▶ TASK BRIEF
Collect every line in the records below that contains the word "orange".

Recorded data
*****

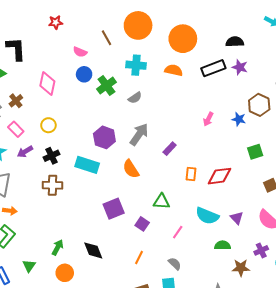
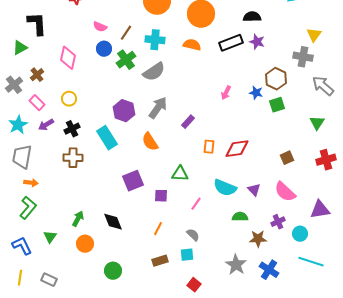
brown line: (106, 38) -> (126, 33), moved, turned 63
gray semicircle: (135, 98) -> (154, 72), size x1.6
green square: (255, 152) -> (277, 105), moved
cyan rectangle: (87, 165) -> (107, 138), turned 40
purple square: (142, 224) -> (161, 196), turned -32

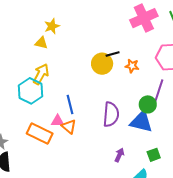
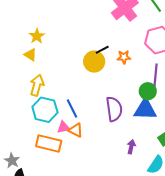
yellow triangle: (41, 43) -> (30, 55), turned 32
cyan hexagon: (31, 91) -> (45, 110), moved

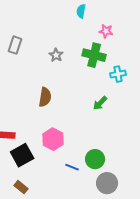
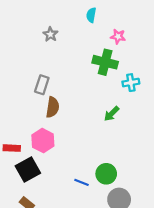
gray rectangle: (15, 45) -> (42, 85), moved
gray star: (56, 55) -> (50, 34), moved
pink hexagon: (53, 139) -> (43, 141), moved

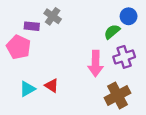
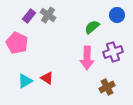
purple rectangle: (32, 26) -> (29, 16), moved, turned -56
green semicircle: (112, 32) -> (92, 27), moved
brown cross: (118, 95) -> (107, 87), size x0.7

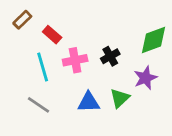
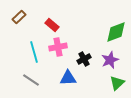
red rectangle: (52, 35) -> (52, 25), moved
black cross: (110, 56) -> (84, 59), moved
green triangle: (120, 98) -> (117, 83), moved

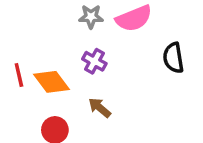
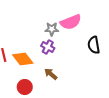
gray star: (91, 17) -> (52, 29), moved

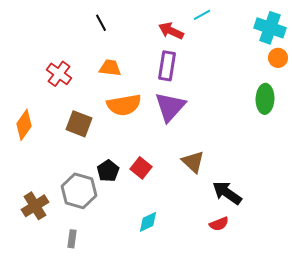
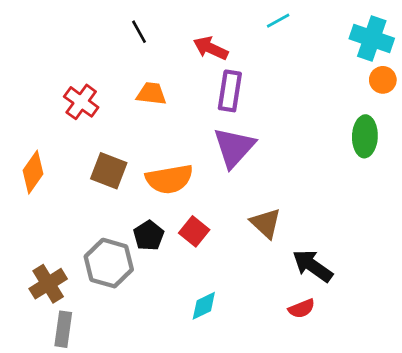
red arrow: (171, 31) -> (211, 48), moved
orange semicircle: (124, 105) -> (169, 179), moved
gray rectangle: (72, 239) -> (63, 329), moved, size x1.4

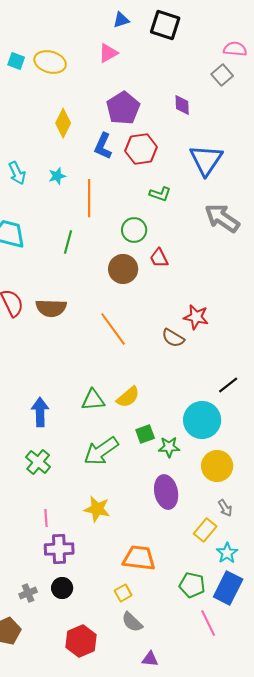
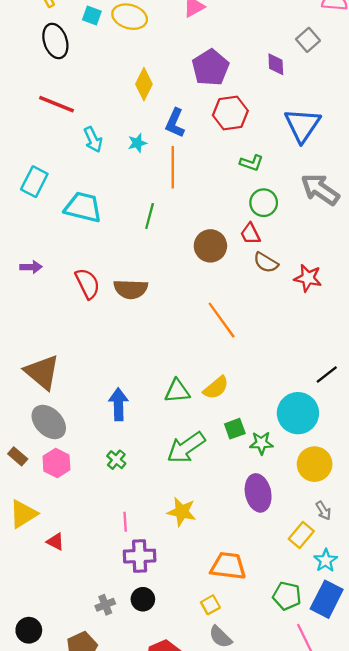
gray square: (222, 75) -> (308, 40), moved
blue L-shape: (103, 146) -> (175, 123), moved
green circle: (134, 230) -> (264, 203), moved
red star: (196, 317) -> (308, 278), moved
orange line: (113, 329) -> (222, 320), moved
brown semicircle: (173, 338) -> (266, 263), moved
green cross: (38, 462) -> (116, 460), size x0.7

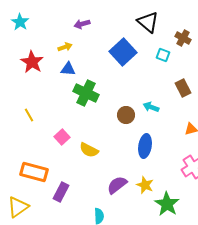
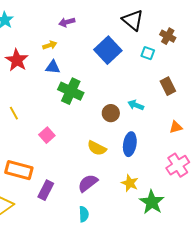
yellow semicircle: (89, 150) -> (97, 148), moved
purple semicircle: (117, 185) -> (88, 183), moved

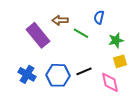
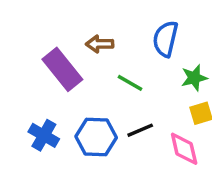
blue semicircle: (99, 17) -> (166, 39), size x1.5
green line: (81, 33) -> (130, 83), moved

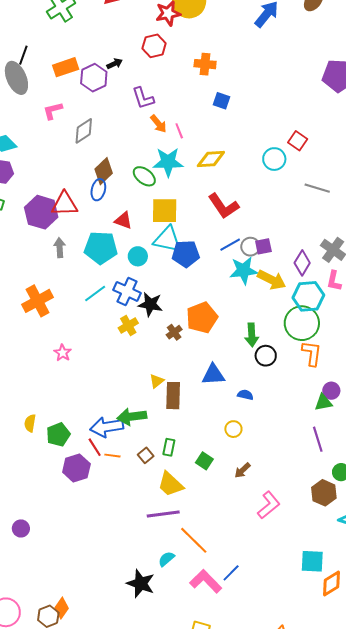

*****

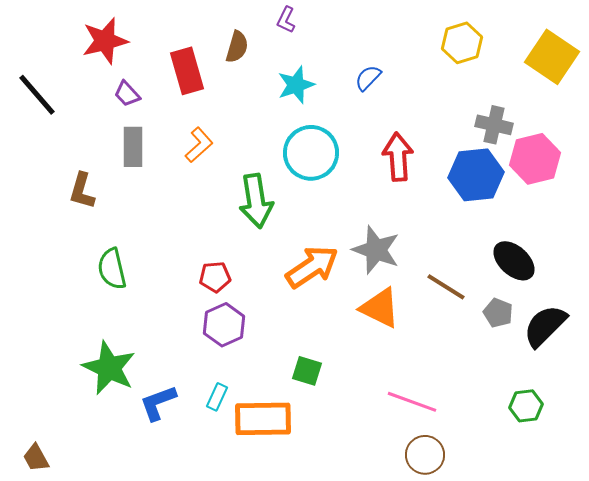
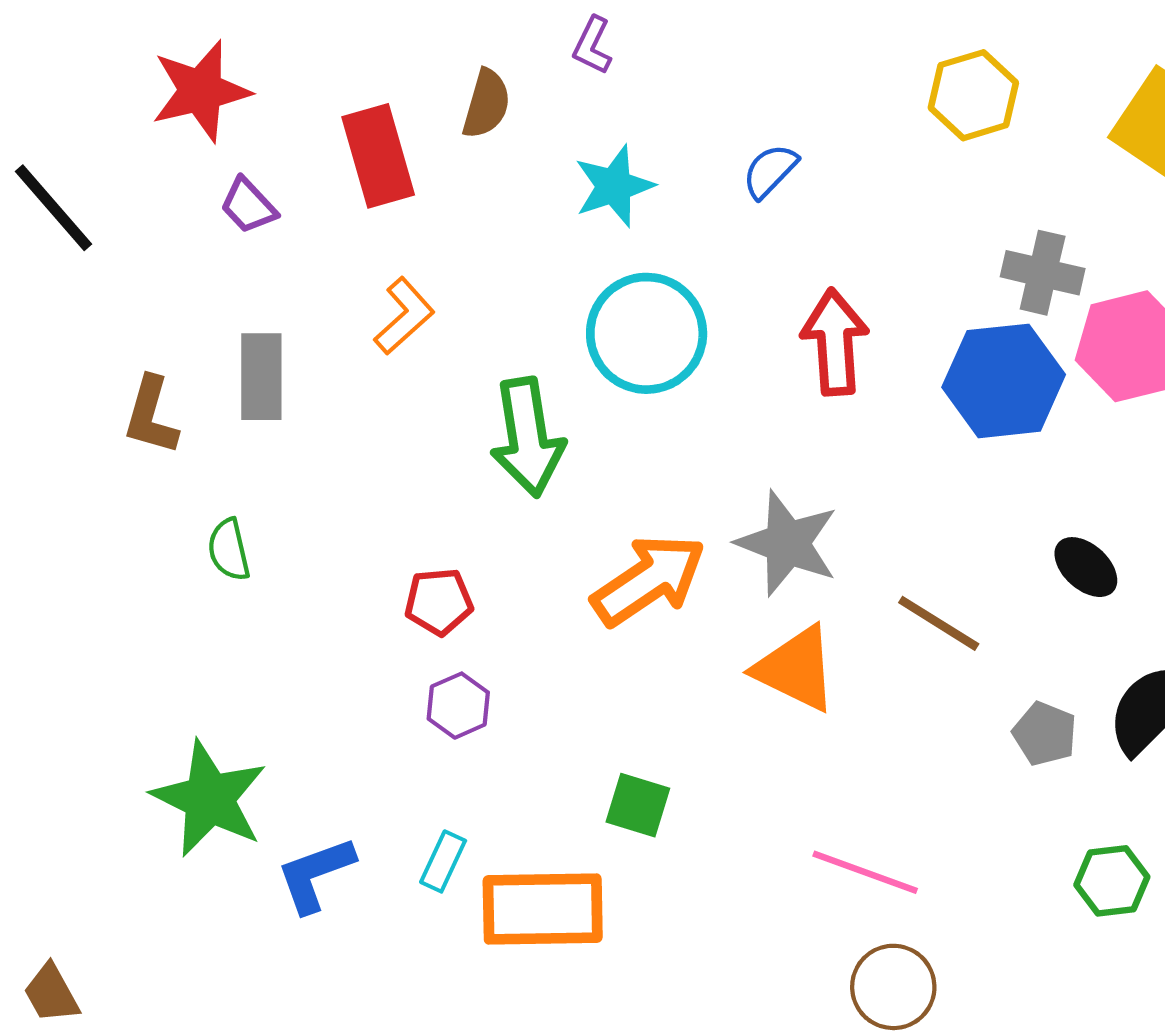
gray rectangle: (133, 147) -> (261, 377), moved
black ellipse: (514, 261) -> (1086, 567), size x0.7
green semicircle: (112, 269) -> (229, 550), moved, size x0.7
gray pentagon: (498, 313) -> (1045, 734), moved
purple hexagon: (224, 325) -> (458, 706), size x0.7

*****

▶ RESPONSE TO THIS TASK
orange semicircle: (124, 105) -> (169, 179), moved
orange line: (113, 329) -> (222, 320), moved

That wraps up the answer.